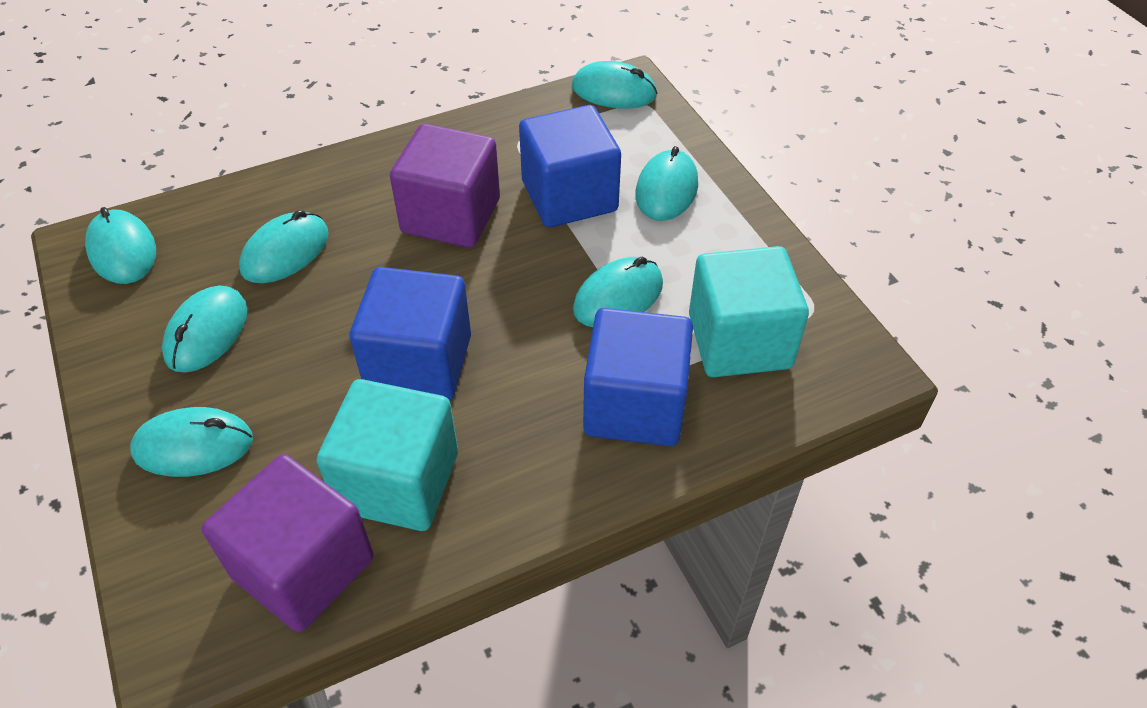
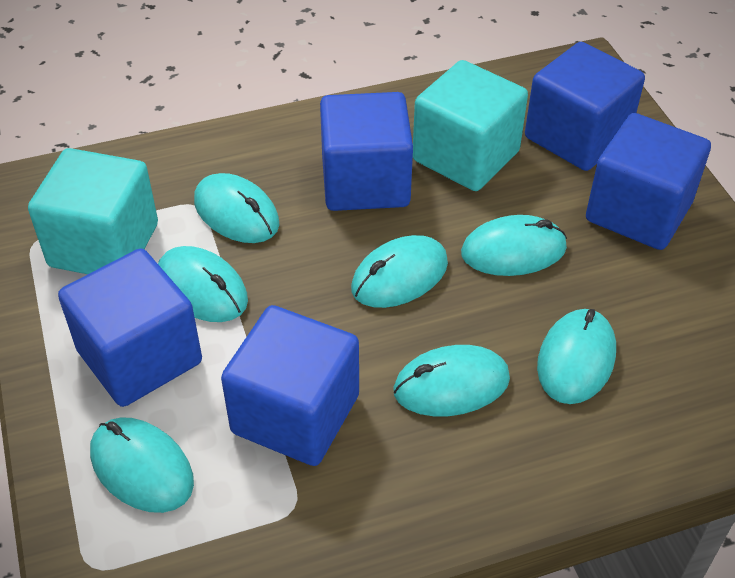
blue cube: 3 -> 5
purple cube: 2 -> 0

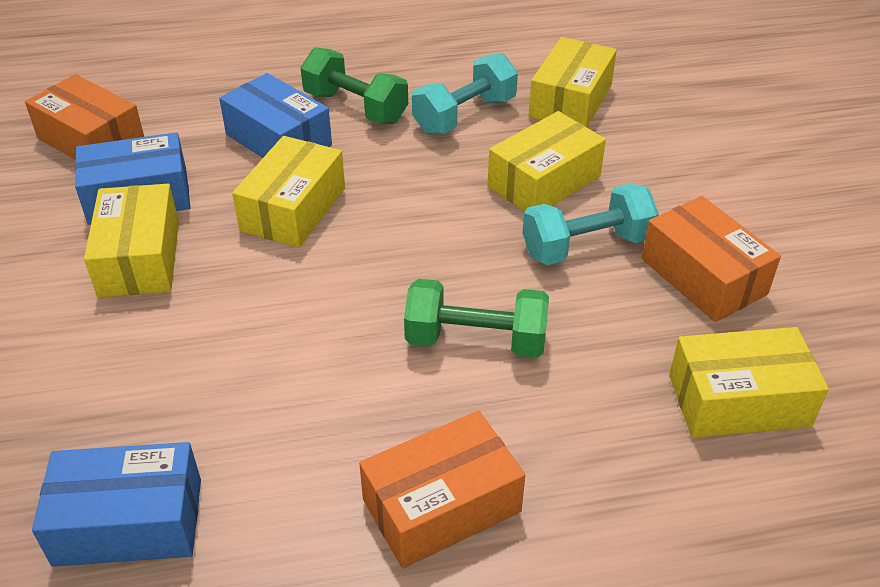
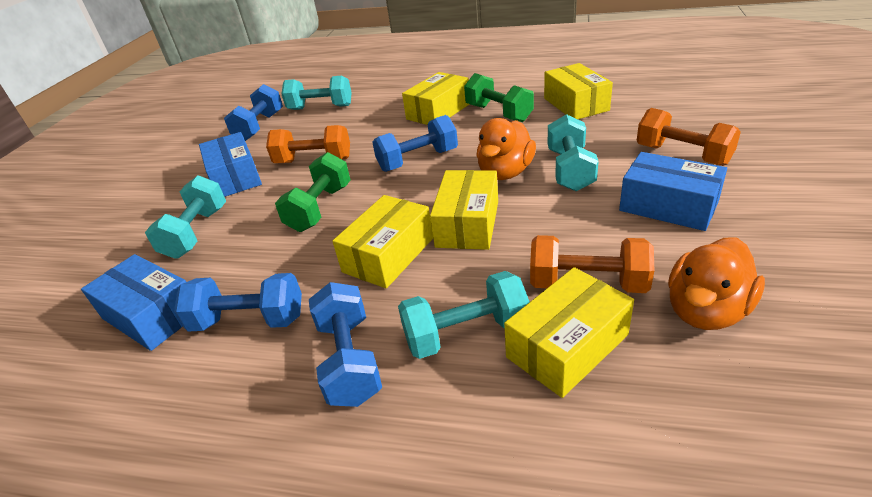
blue dumbbell: 0 -> 4
orange box: 3 -> 0
orange duck: 0 -> 2
orange dumbbell: 0 -> 3
turquoise dumbbell: 2 -> 4

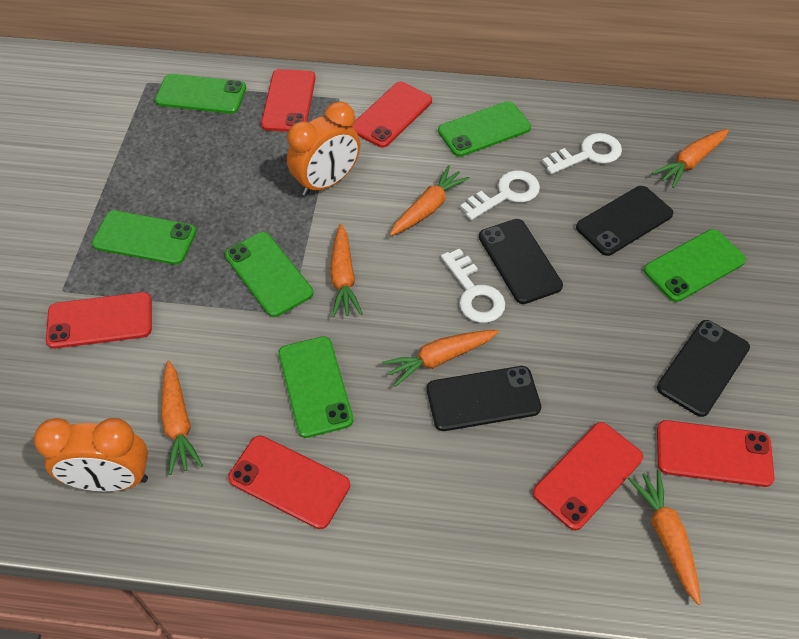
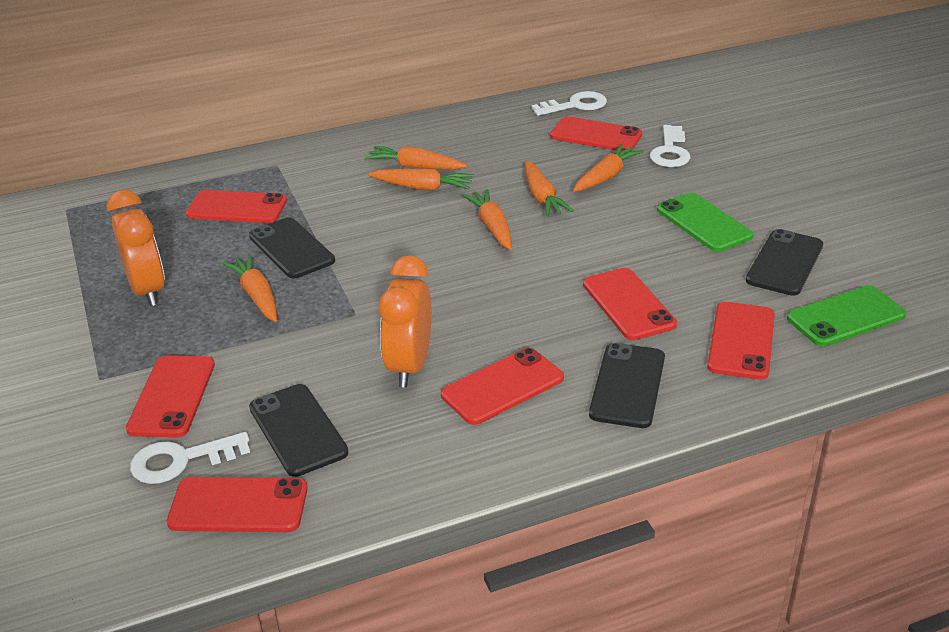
green phone: 6 -> 2
red phone: 6 -> 7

▸ **WORK TO BE COMPLETED**
Return every line above where "dumbbell" appears.

▸ **WRITTEN REPLY**
blue dumbbell: 0 -> 4
orange dumbbell: 0 -> 3
turquoise dumbbell: 2 -> 4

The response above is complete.